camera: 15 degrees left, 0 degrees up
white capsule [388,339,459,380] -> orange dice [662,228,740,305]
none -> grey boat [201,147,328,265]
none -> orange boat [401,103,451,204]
==============================
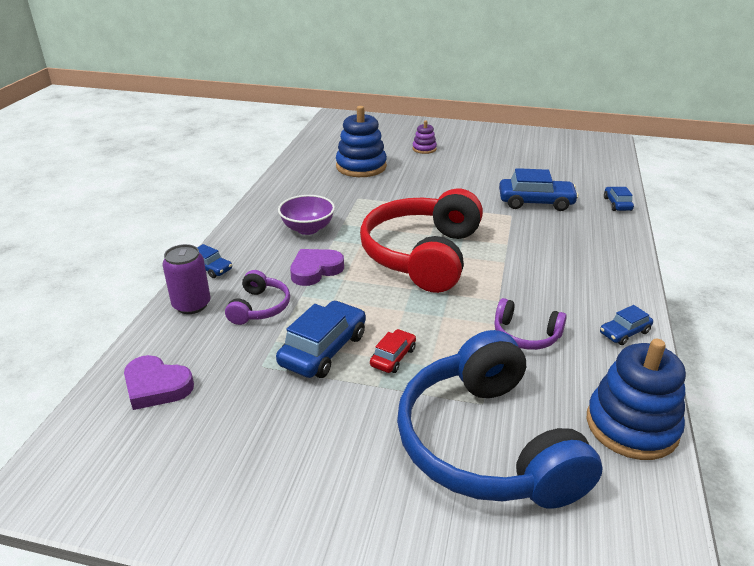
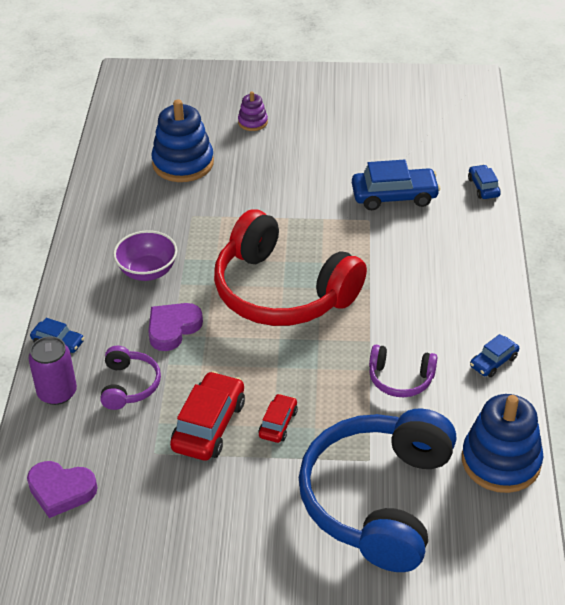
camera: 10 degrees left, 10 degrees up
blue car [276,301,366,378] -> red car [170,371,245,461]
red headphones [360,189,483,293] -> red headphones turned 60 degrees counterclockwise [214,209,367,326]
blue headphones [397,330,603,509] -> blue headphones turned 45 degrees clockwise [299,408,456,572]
==============================
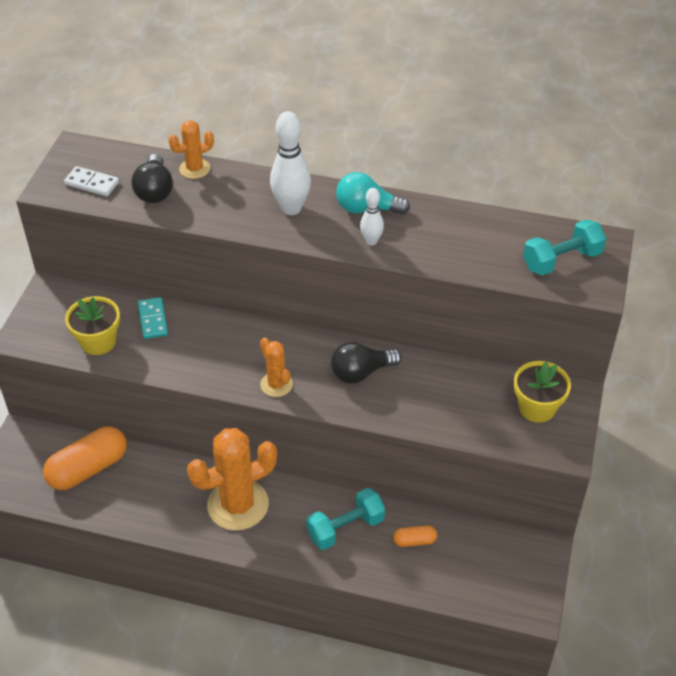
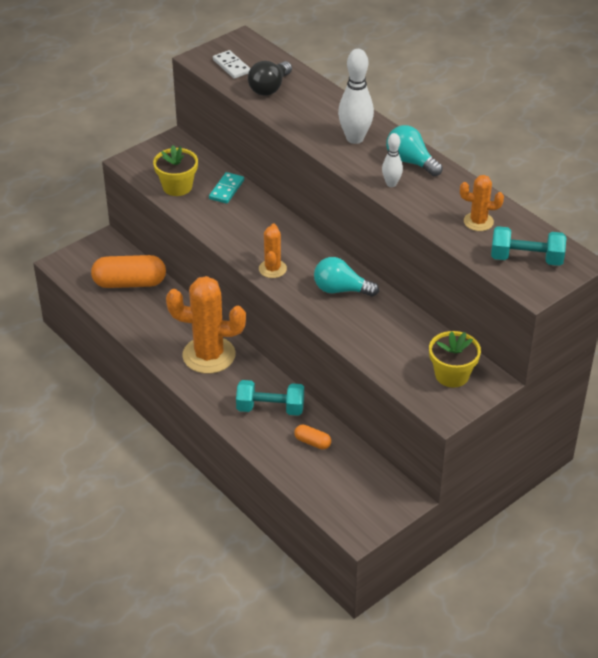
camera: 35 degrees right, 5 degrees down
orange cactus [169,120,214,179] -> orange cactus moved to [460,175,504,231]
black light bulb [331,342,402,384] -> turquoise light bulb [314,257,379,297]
==============================
| Task statement |
The response should hold exactly the lines starting at the line with "camera: 15 degrees left, 0 degrees up" and ending at the line with "none -> orange boat [401,103,451,204]", and no other line of the material above.

| Solution to this problem |
camera: 15 degrees left, 0 degrees up
white capsule [388,339,459,380] -> orange dice [662,228,740,305]
none -> grey boat [201,147,328,265]
none -> orange boat [401,103,451,204]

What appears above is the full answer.